> **DIRECTIONS**
Pictures excluded, reproduce exactly the lines below from the one with "brown rectangle: (36, 229)" through the one with "green star: (79, 168) -> (111, 367), moved", both included.

> **DATA RECORDS**
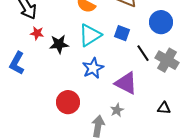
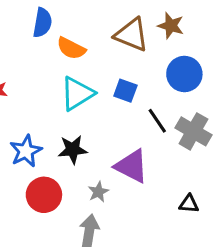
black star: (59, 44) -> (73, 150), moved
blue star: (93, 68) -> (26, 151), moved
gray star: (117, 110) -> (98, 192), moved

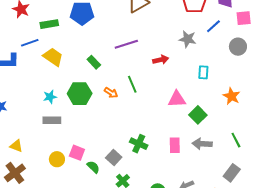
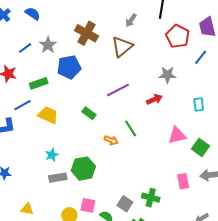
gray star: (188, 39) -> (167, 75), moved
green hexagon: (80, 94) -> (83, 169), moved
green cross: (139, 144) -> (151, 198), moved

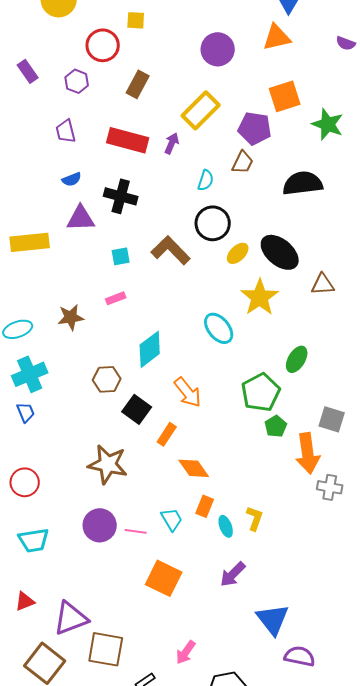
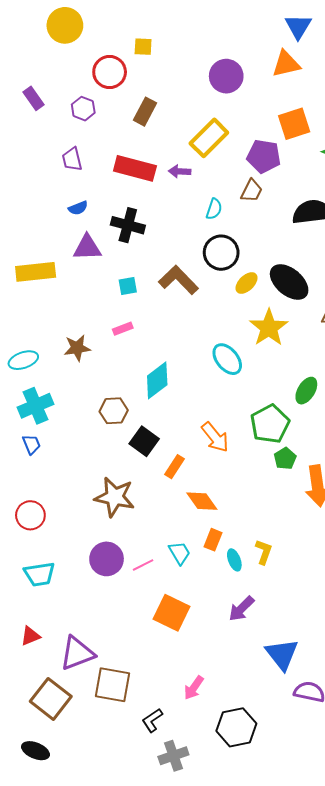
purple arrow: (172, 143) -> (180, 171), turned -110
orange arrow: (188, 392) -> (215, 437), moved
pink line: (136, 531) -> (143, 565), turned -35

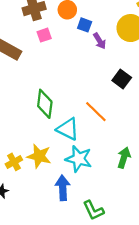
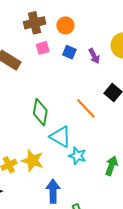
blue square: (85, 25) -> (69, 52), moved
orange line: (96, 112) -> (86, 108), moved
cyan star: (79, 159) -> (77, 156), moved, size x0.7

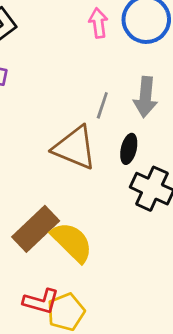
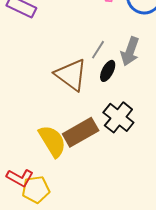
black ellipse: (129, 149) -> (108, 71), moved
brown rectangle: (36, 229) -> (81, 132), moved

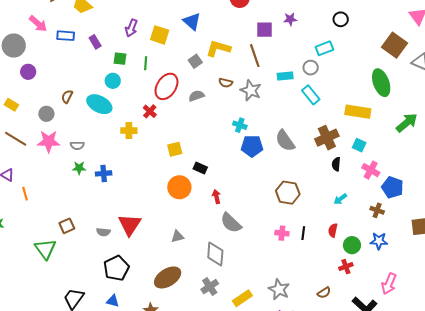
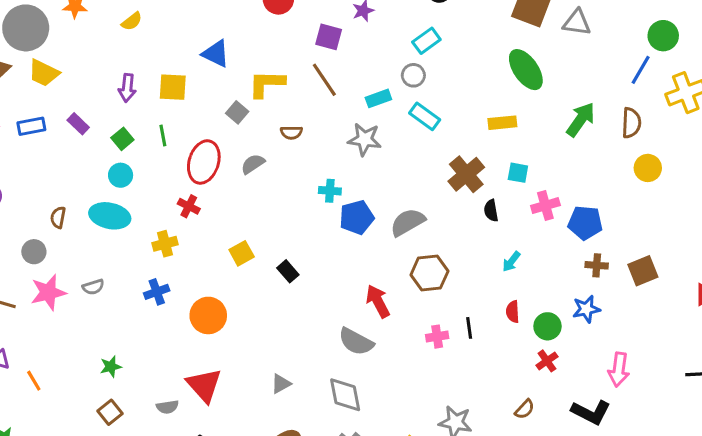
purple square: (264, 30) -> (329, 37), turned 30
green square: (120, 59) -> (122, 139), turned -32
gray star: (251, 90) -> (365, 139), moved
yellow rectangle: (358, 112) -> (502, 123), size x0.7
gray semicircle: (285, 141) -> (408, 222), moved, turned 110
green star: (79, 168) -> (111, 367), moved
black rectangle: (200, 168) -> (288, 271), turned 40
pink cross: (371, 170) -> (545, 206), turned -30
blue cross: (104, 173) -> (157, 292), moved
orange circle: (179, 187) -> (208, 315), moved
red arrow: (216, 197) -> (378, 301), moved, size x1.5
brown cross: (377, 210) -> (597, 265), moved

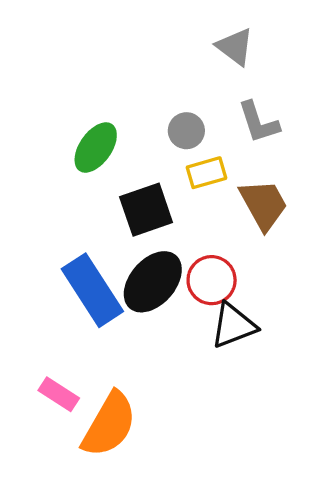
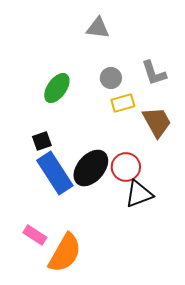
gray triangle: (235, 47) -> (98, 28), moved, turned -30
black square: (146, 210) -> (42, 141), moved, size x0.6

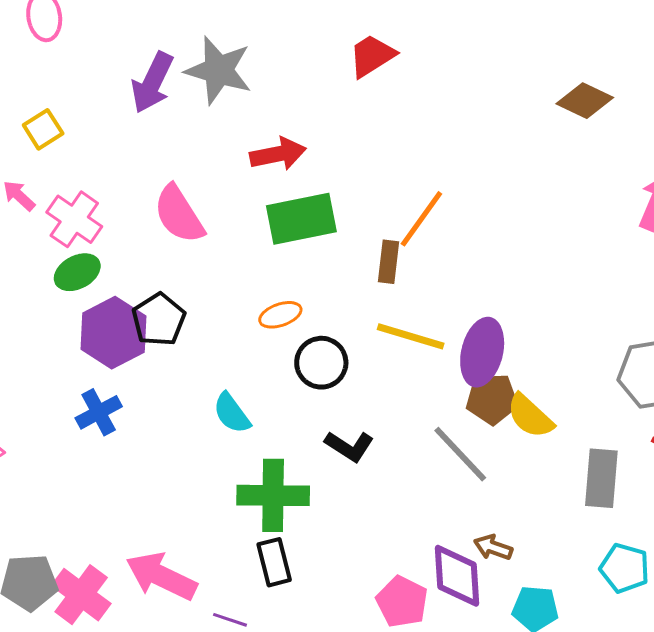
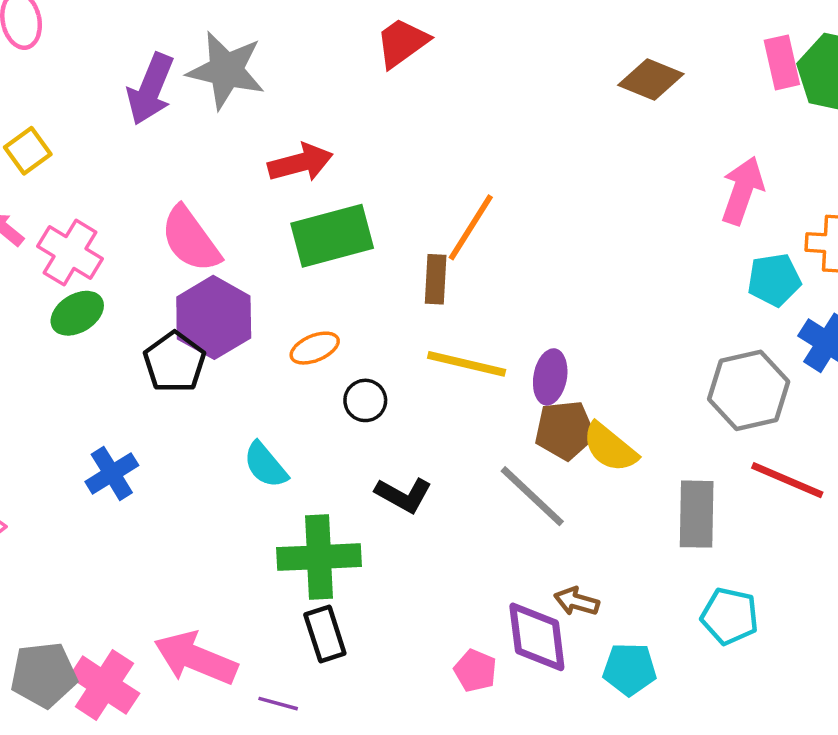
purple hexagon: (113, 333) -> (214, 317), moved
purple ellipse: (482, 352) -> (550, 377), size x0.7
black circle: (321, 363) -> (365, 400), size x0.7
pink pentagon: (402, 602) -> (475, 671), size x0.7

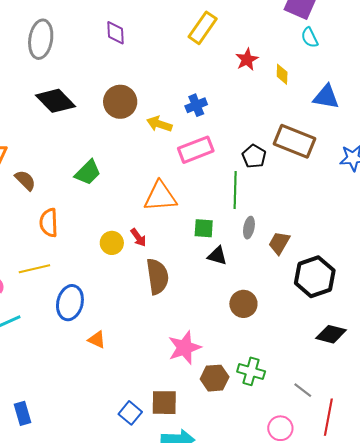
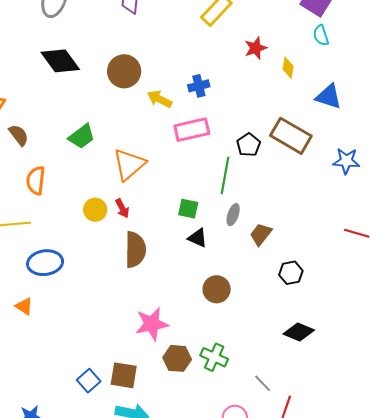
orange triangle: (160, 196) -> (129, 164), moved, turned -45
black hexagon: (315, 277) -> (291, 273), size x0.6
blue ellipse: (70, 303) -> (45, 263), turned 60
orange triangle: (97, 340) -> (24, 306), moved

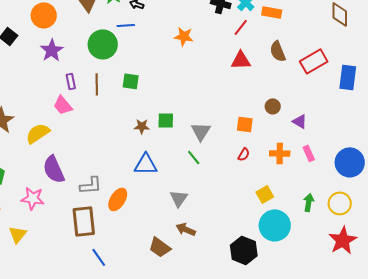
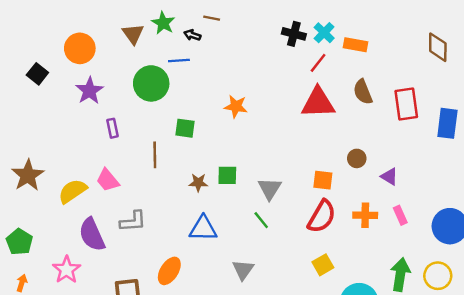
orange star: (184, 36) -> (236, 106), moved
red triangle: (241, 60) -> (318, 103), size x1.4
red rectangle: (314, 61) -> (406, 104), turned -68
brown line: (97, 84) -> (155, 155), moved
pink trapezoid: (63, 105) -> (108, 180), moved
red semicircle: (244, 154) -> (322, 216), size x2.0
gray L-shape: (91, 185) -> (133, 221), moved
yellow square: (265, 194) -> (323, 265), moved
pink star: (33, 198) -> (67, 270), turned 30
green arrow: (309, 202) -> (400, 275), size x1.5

> **ANSWER AREA**
brown rectangle: (36, 229) -> (81, 132), moved

purple square: (264, 30) -> (329, 37), turned 30
green square: (120, 59) -> (122, 139), turned -32
gray star: (251, 90) -> (365, 139), moved
yellow rectangle: (358, 112) -> (502, 123), size x0.7
gray semicircle: (285, 141) -> (408, 222), moved, turned 110
green star: (79, 168) -> (111, 367), moved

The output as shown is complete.